**EXERCISE BRIEF**
I would like the number of lines in the data that contain the word "buffer". Please give that number alone.

**INPUT DATA**
==================================================

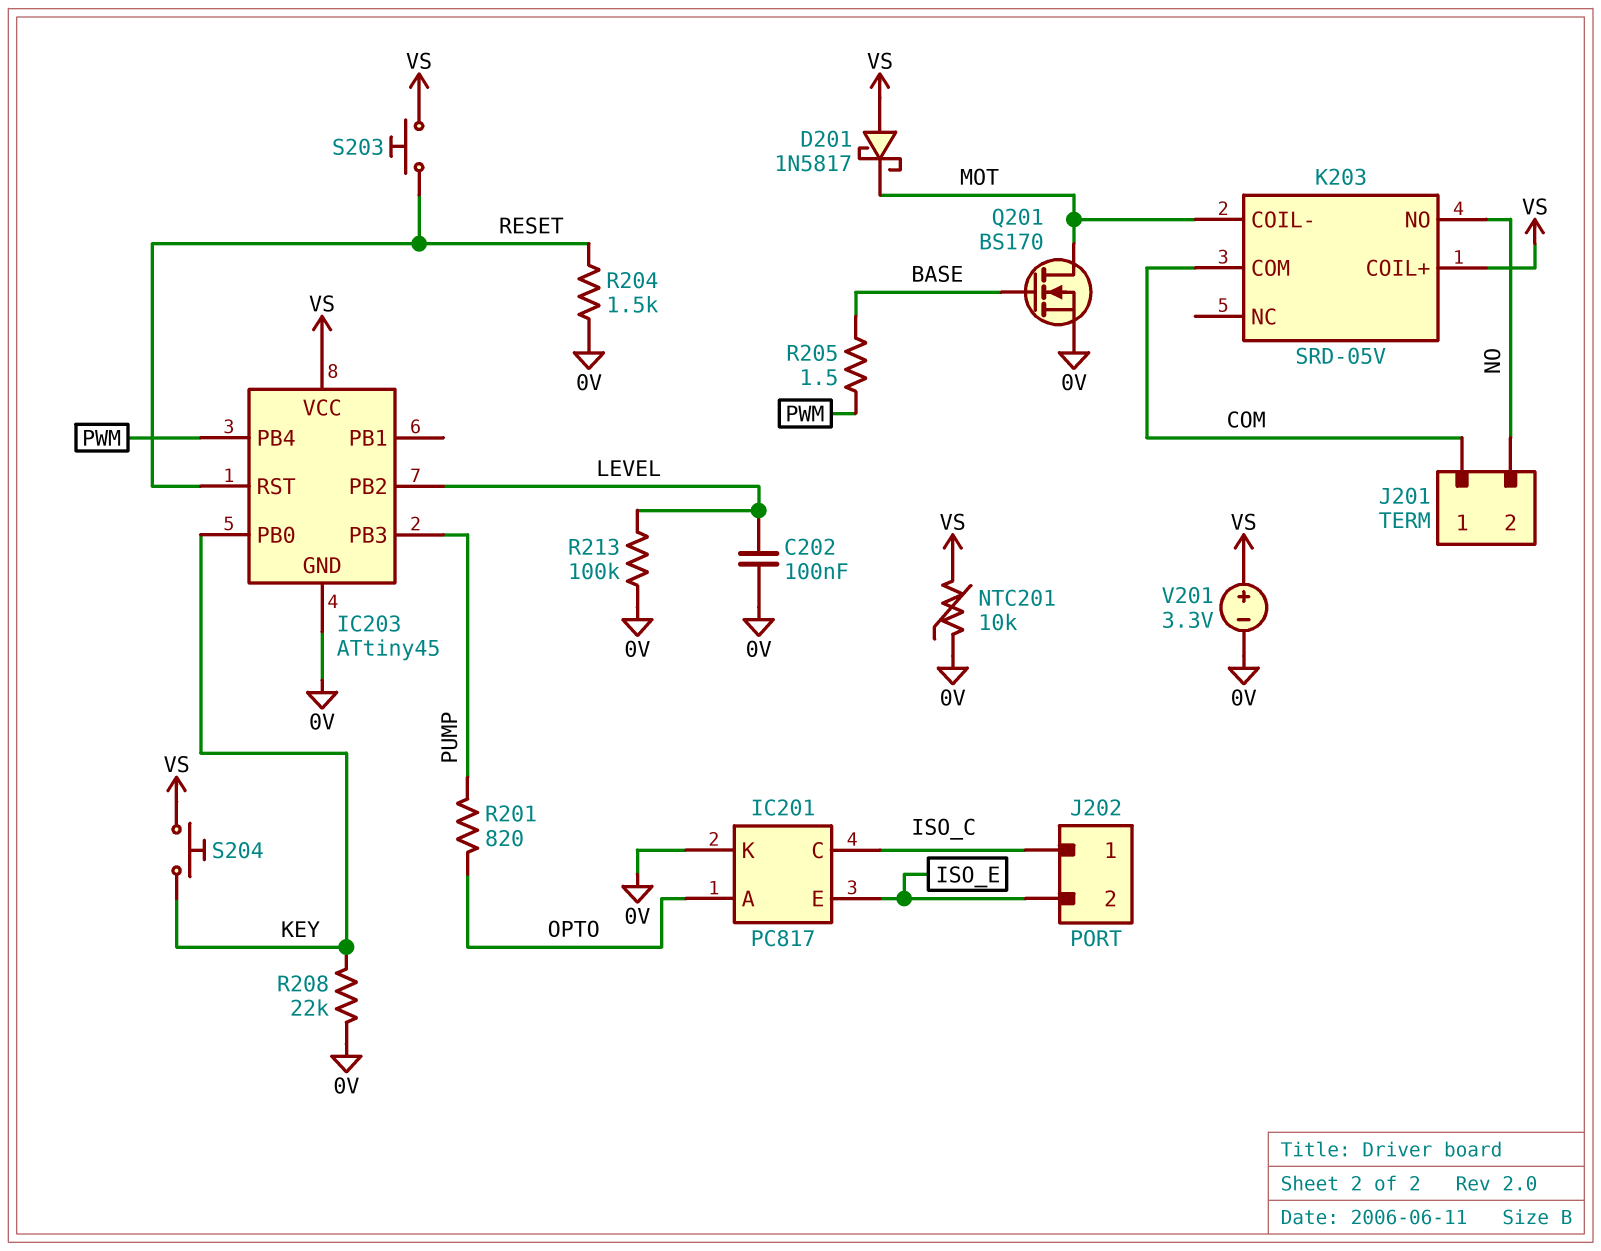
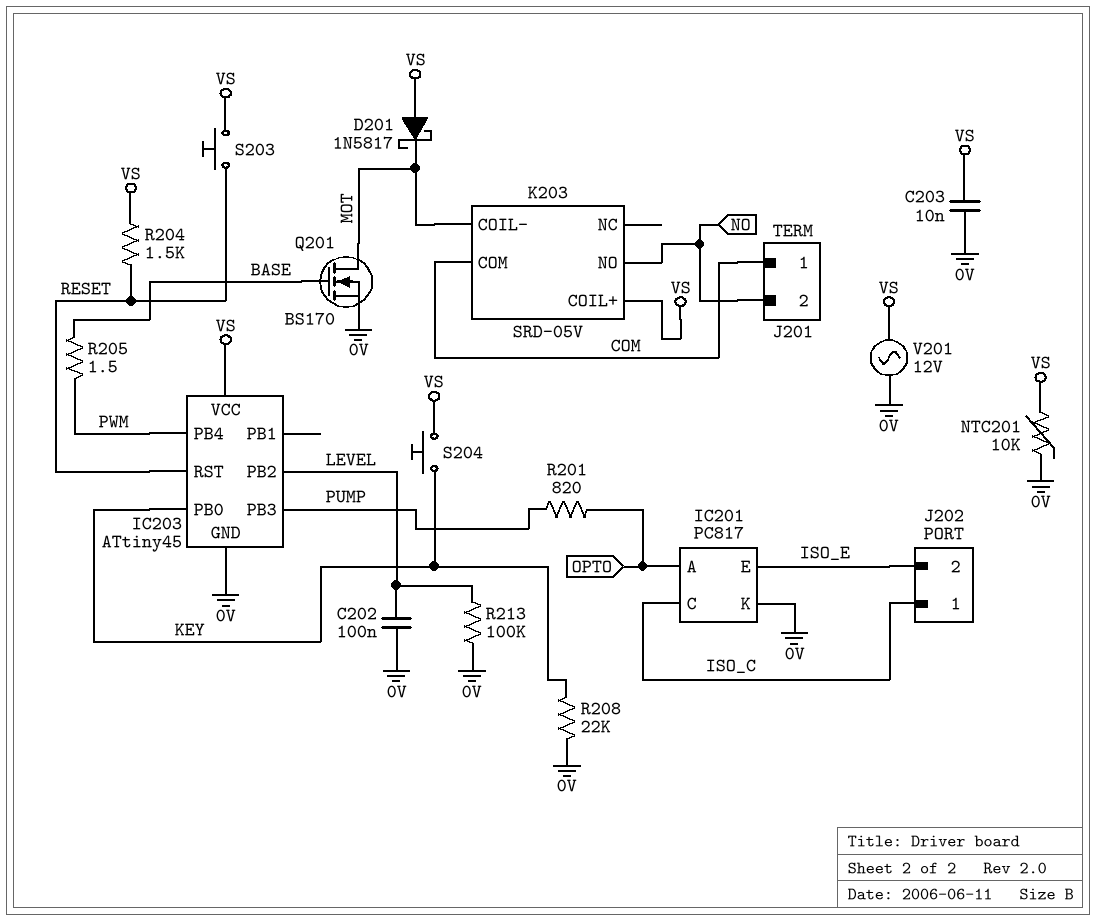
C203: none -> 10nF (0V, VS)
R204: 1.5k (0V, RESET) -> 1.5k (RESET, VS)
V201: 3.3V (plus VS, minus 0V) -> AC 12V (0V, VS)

==================================================

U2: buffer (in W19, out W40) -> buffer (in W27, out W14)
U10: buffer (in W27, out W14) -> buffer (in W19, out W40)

==================================================

**TASK RESULT**
2